[Colored object listings]
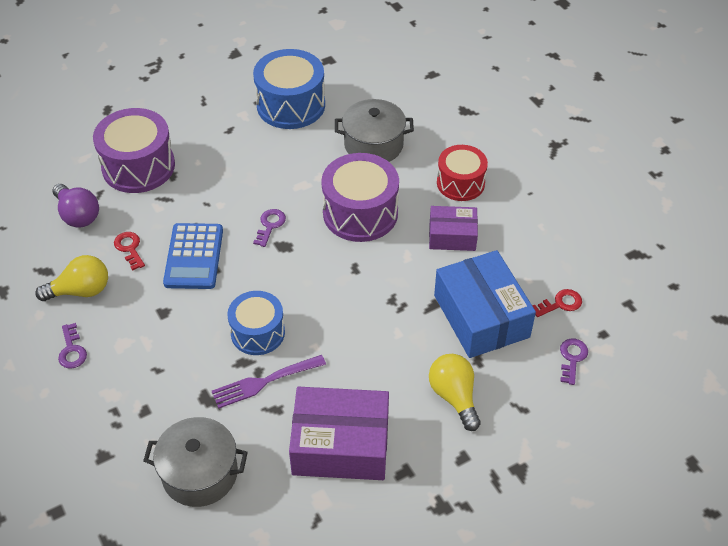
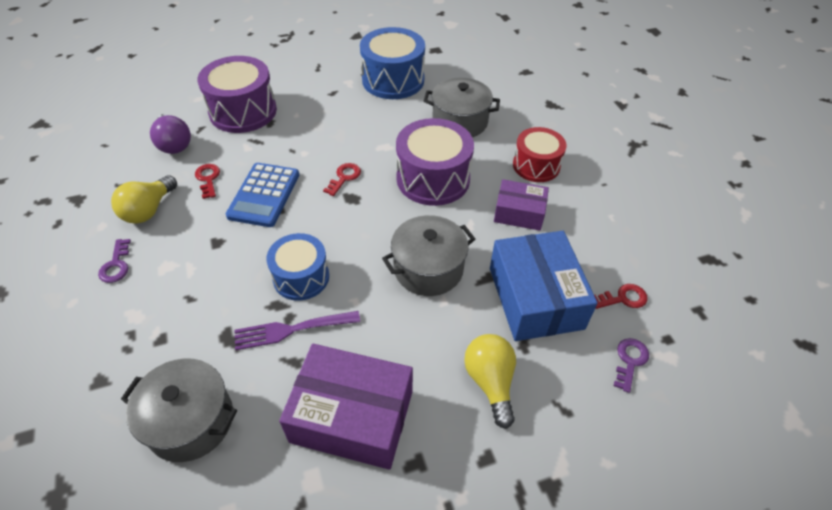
camera: 10 degrees right, 0 degrees up
(81, 291) = (148, 210): yellow light bulb -> yellow light bulb turned 120 degrees clockwise
(270, 225) = (344, 177): purple key -> red key
(376, 305) = (428, 269): none -> grey pot

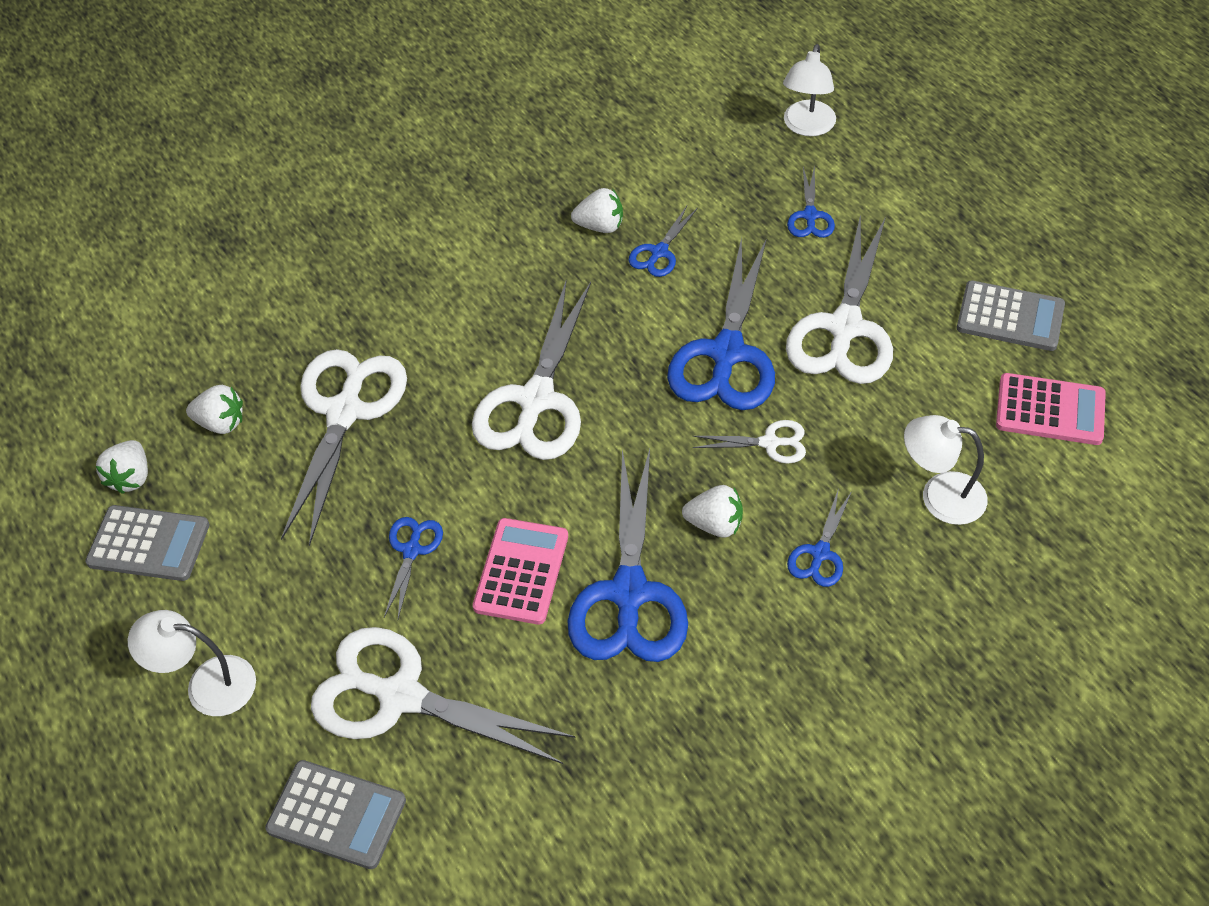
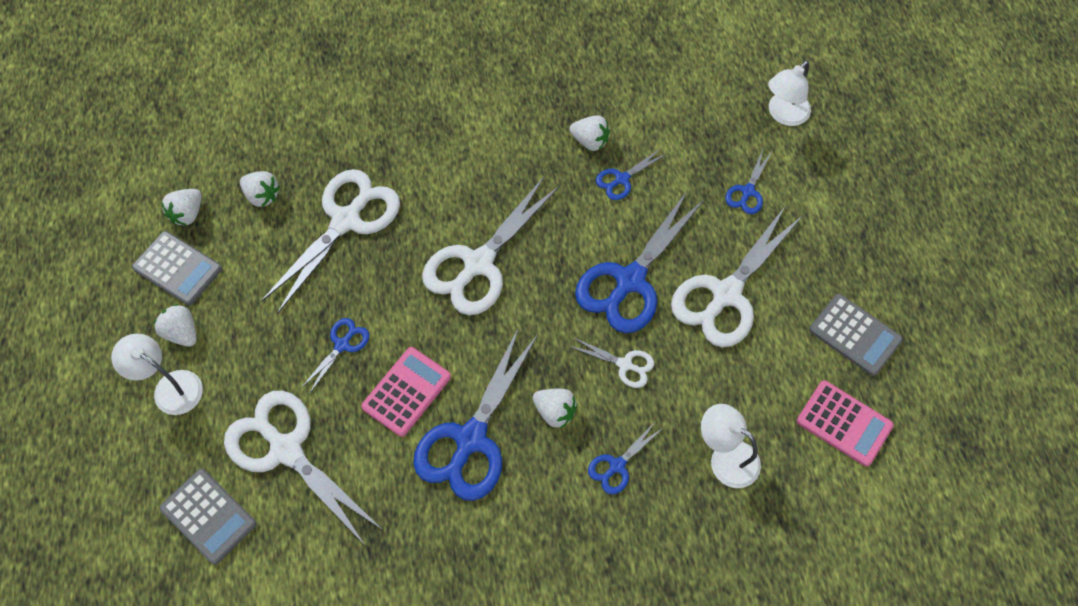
camera: 20 degrees right, 10 degrees up
(192, 615) = (182, 333): none -> white strawberry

*Instructions for the task:* Within the entries, count the lines that contain the word "none". Give that number and no more.

*Answer area:* 2